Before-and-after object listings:
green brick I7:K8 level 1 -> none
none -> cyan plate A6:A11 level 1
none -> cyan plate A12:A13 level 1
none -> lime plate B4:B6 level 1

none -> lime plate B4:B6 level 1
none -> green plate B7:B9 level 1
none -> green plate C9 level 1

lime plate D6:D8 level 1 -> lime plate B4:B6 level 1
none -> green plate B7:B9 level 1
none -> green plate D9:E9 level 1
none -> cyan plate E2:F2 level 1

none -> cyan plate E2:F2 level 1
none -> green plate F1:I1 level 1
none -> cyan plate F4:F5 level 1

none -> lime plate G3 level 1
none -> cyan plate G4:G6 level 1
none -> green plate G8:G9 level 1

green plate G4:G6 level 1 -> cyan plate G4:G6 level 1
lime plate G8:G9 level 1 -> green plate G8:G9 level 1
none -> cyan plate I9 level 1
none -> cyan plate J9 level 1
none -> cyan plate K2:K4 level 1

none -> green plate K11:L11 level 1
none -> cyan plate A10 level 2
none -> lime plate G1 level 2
---
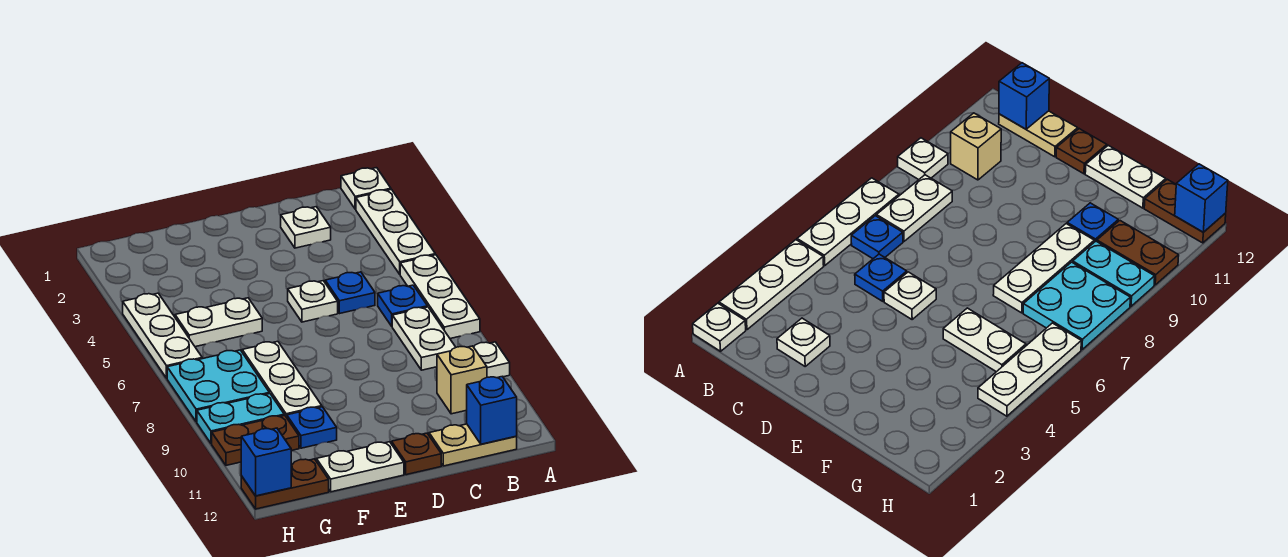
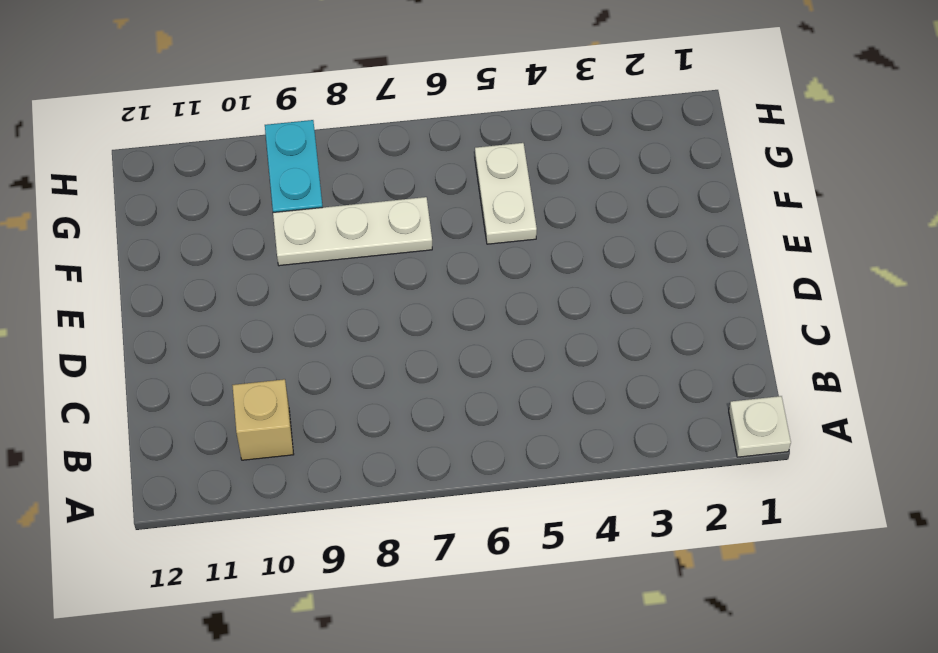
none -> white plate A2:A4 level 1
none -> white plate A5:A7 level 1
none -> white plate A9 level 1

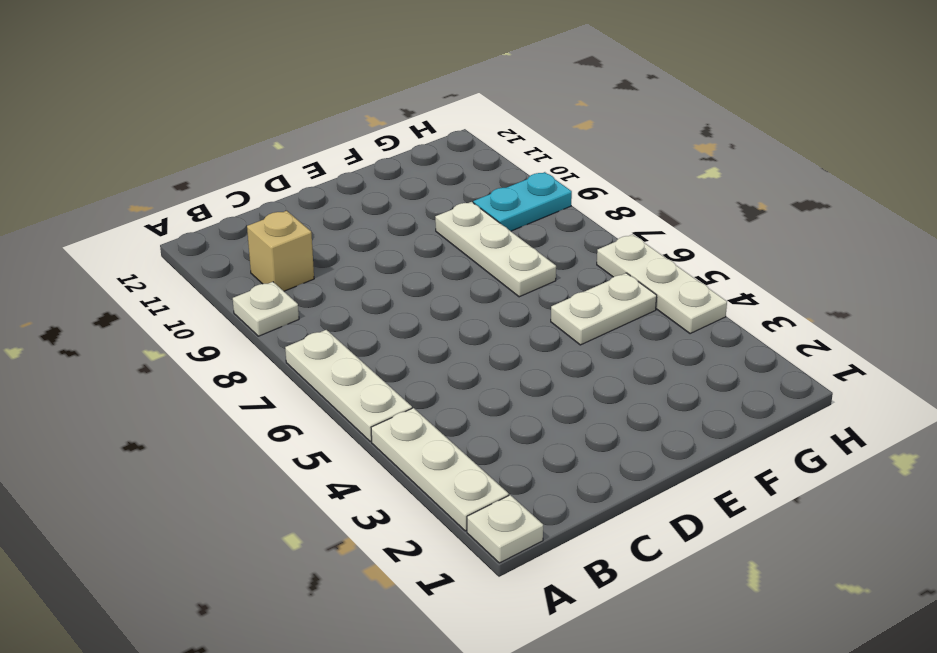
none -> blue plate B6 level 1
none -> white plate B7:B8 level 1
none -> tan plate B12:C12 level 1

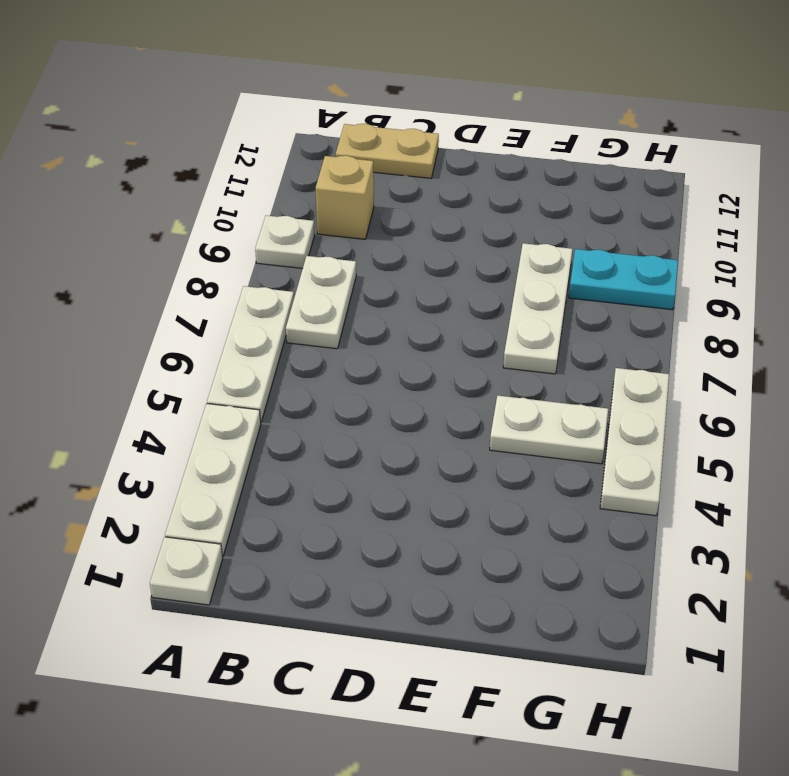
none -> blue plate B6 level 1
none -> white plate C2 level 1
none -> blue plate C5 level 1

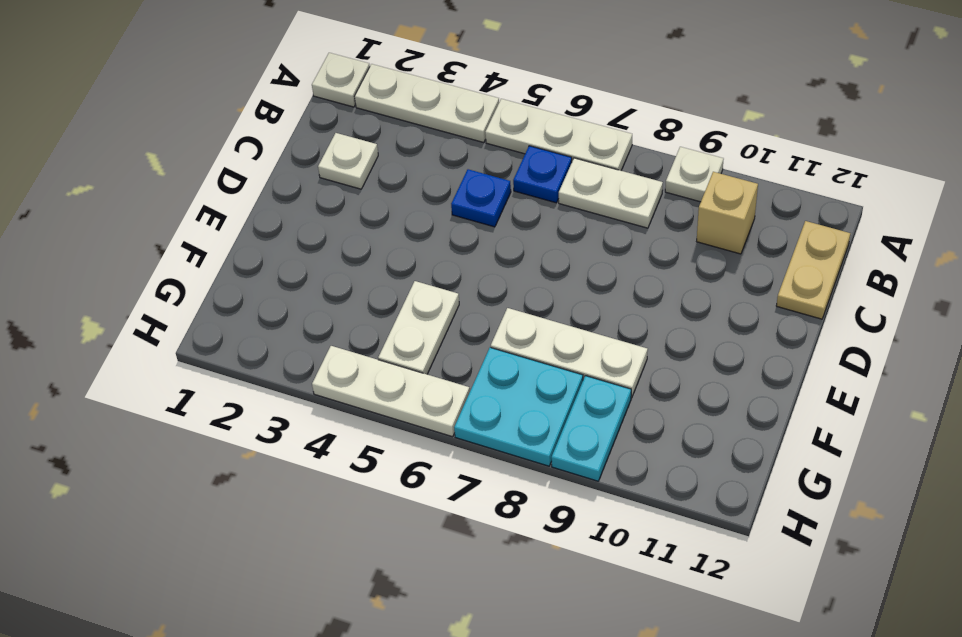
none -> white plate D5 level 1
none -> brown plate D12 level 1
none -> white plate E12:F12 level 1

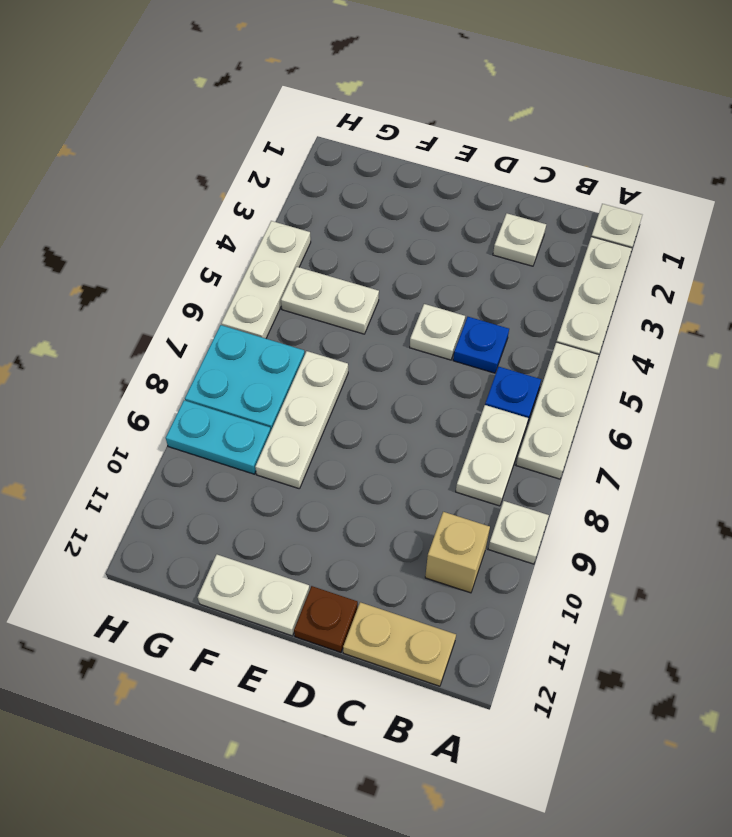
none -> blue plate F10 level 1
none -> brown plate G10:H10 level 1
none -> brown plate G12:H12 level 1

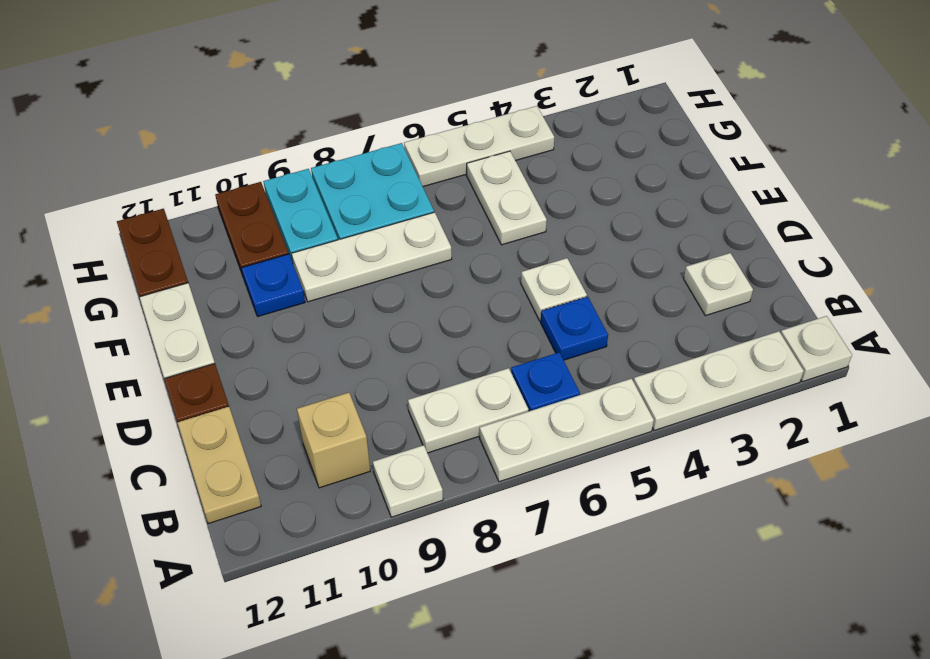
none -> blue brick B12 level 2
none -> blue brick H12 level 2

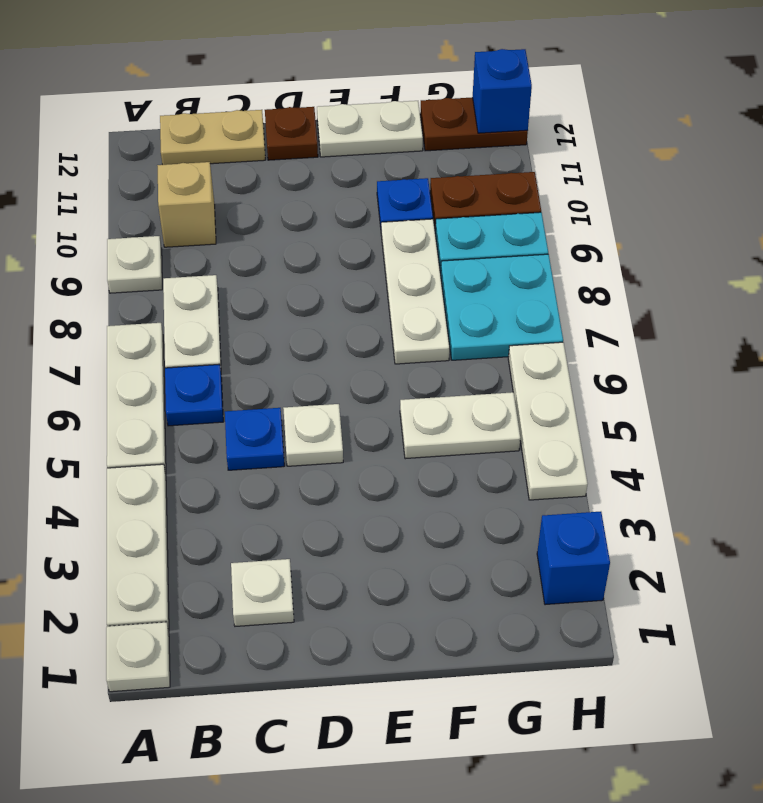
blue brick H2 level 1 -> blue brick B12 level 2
---
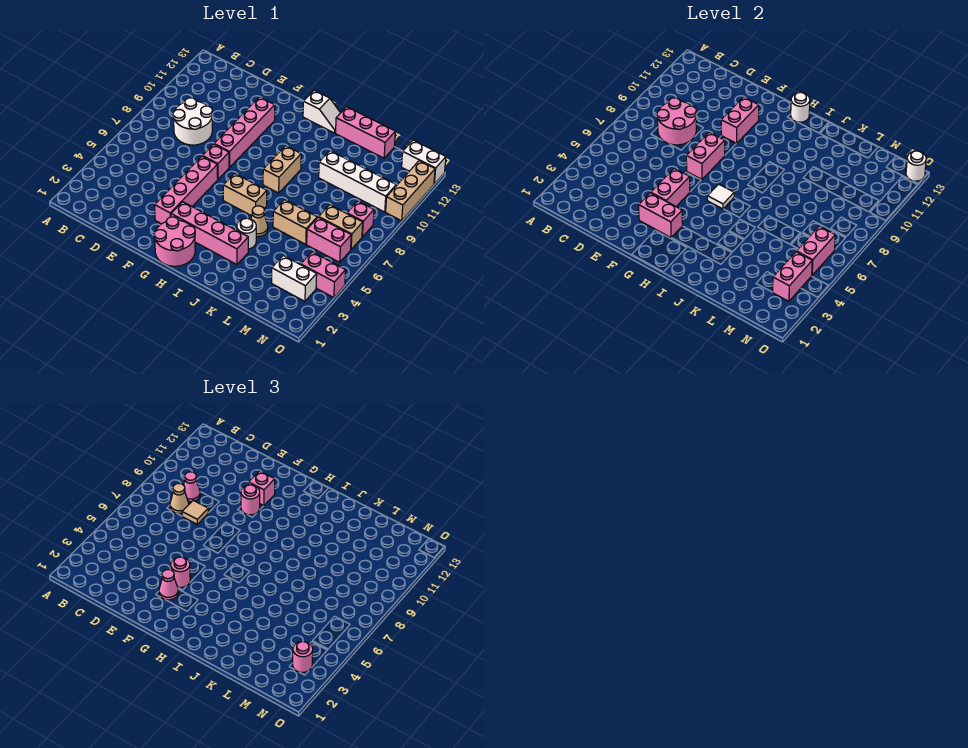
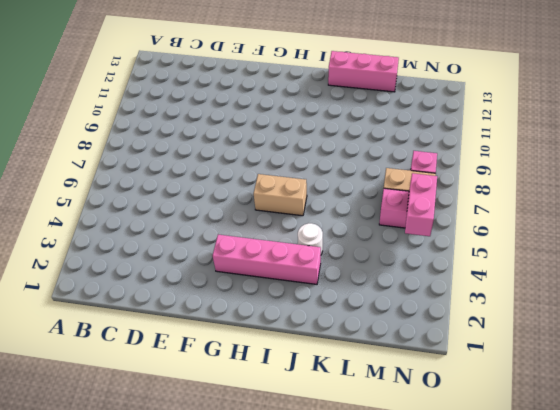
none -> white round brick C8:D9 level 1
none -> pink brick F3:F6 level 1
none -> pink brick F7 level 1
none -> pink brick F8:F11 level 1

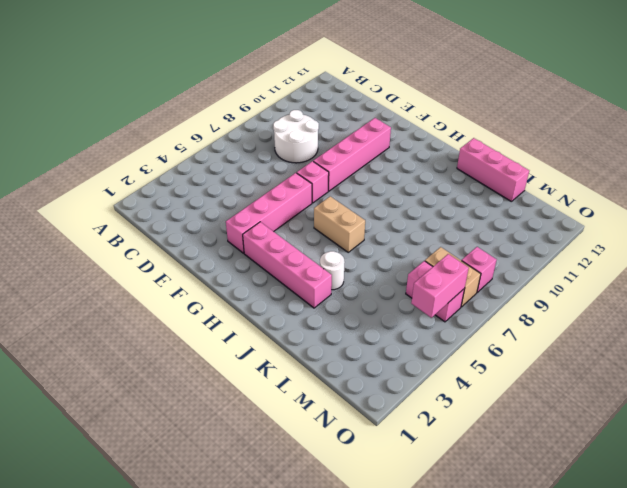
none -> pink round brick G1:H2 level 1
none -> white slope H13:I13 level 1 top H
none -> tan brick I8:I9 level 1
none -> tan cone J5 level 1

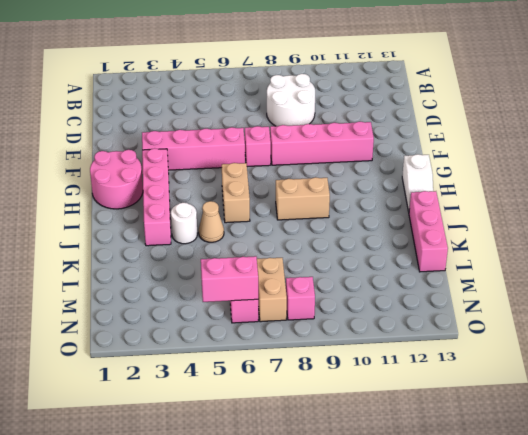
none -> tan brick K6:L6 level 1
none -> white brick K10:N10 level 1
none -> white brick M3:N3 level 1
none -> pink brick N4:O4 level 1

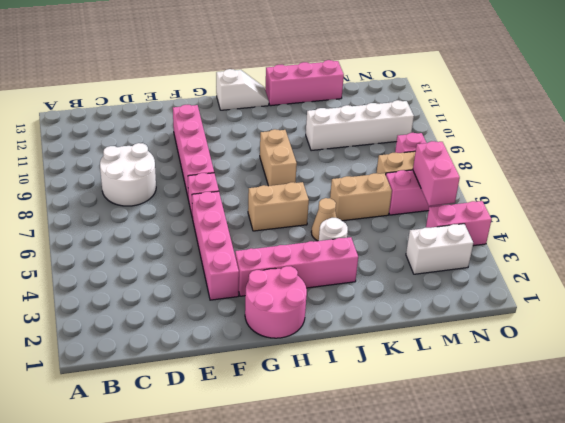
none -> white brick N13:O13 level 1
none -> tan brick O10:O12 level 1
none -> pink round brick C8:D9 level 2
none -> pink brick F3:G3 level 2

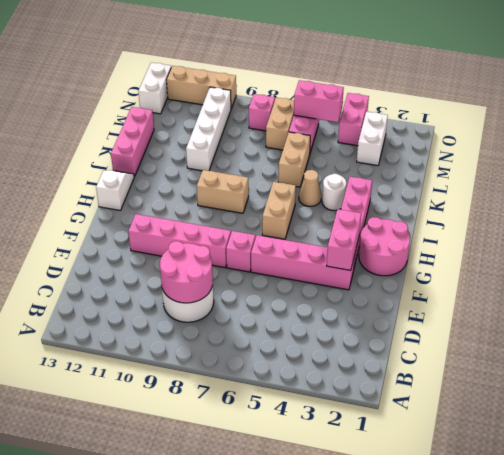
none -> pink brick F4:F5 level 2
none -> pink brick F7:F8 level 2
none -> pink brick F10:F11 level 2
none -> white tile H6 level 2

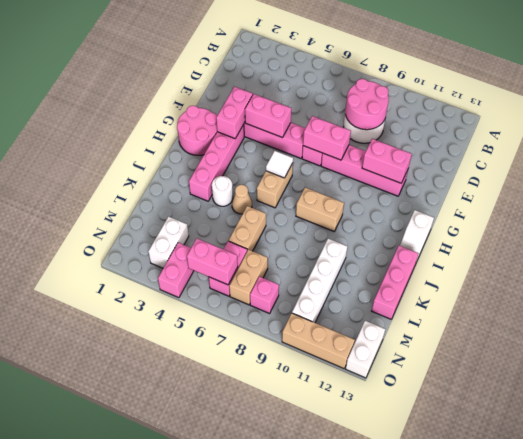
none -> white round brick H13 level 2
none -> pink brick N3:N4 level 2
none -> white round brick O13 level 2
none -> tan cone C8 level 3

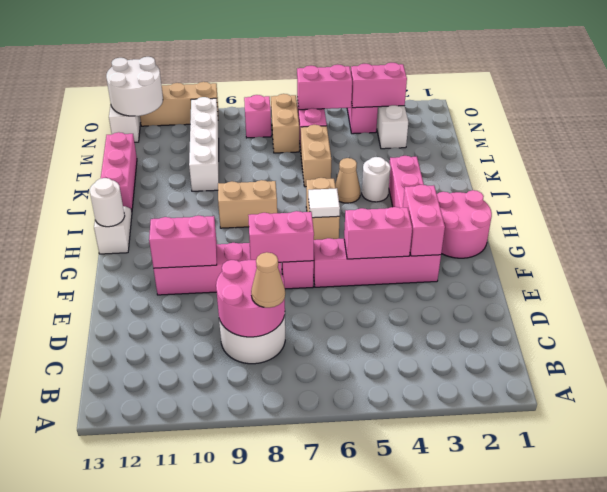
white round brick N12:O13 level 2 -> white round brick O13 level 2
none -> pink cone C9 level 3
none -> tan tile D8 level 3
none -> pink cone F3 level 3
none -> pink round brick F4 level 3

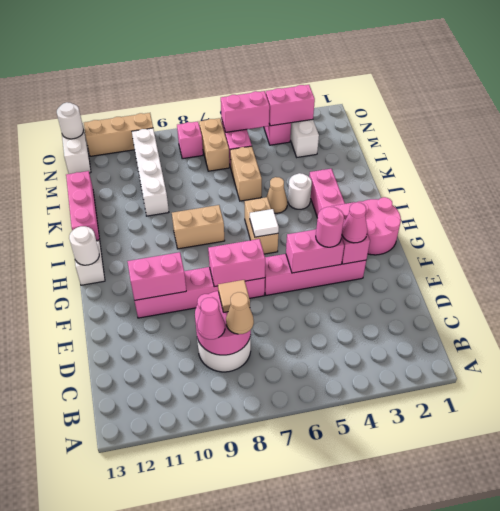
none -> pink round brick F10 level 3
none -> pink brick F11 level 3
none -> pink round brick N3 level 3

WHAT THE EXERCISE ASKS:
Which lines hold the word "lime"? Return all of them from the records above.

RESULT OF THE TASK:
none -> lime plate B4:B6 level 1
none -> lime plate B4:B6 level 1
lime plate D6:D8 level 1 -> lime plate B4:B6 level 1
none -> lime plate G3 level 1
lime plate G8:G9 level 1 -> green plate G8:G9 level 1
none -> lime plate G1 level 2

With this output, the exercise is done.